● WORK REQUEST
Using the entries below, say how many of the lines carry "camera". Write the number alone.

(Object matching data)
══════════════════════════════

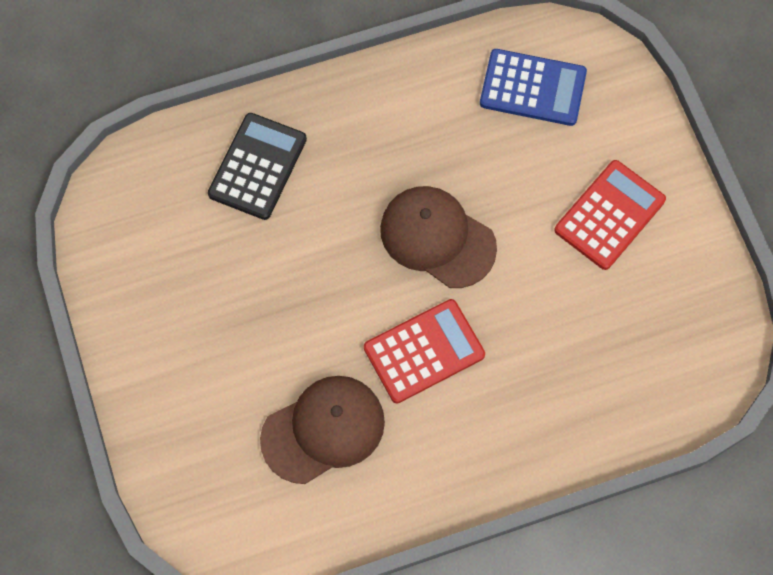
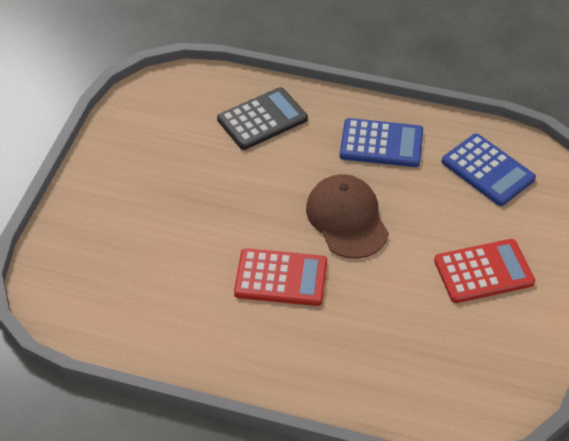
camera: 35 degrees right, 20 degrees down
(323, 430) = (173, 284): brown cap -> none
(404, 120) = (381, 143): none -> blue calculator

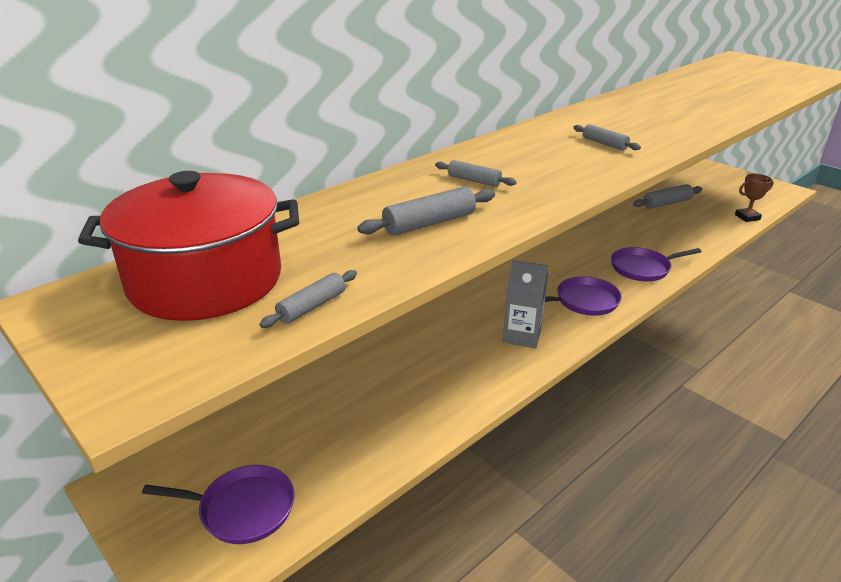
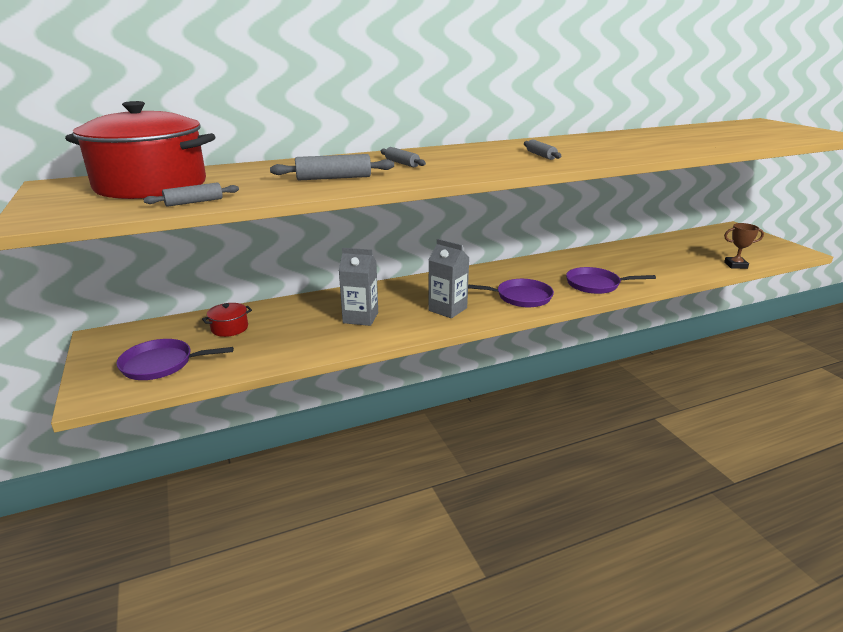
camera: 20 degrees right, 5 degrees down
(242, 509) = (161, 364): purple pan -> purple pan turned 150 degrees clockwise
(287, 426) = (229, 328): none -> red pot
(435, 370) = (360, 318): none -> grey carton
(667, 203) = (663, 246): grey rolling pin -> none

══════════════════════════════

● SOLUTION FOR THIS EXERCISE
2